# TASK DETAILS:
Where the data below contains pictures, omit them; output the rest word for word.

(Beginning of PROVIDED DATA)

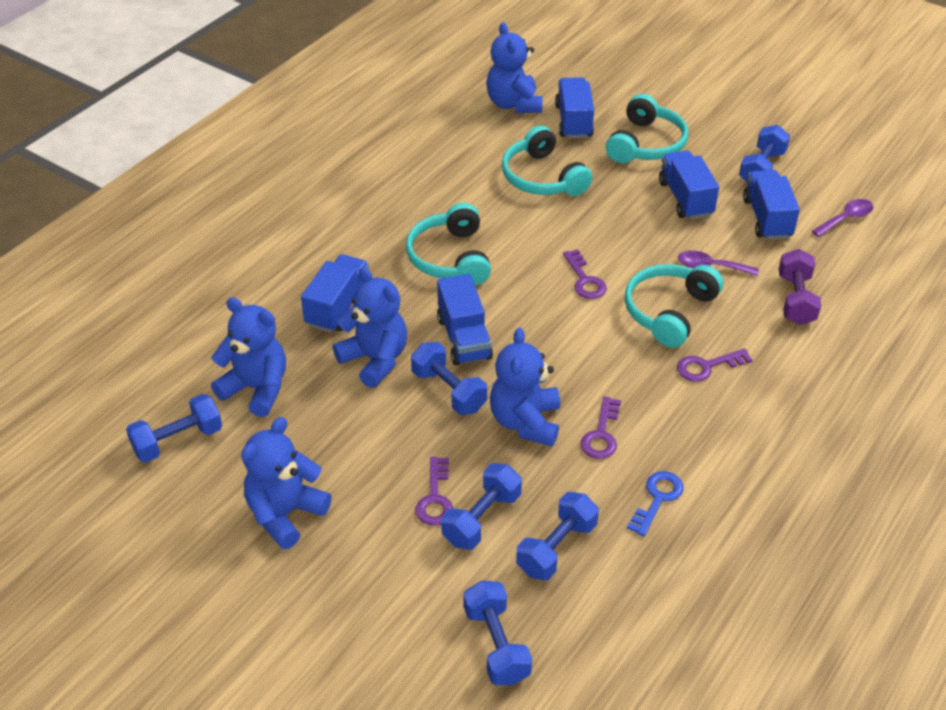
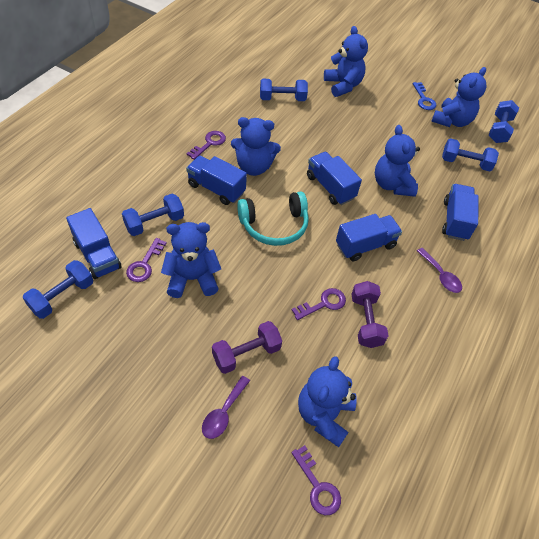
blue dumbbell: 6 -> 5
blue teddy bear: 5 -> 6
purple dumbbell: 1 -> 2
turquoise headphones: 4 -> 1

(End of PROVIDED DATA)

# ANSWER SECTION:
blue dumbbell: 6 -> 5
blue teddy bear: 5 -> 6
purple dumbbell: 1 -> 2
turquoise headphones: 4 -> 1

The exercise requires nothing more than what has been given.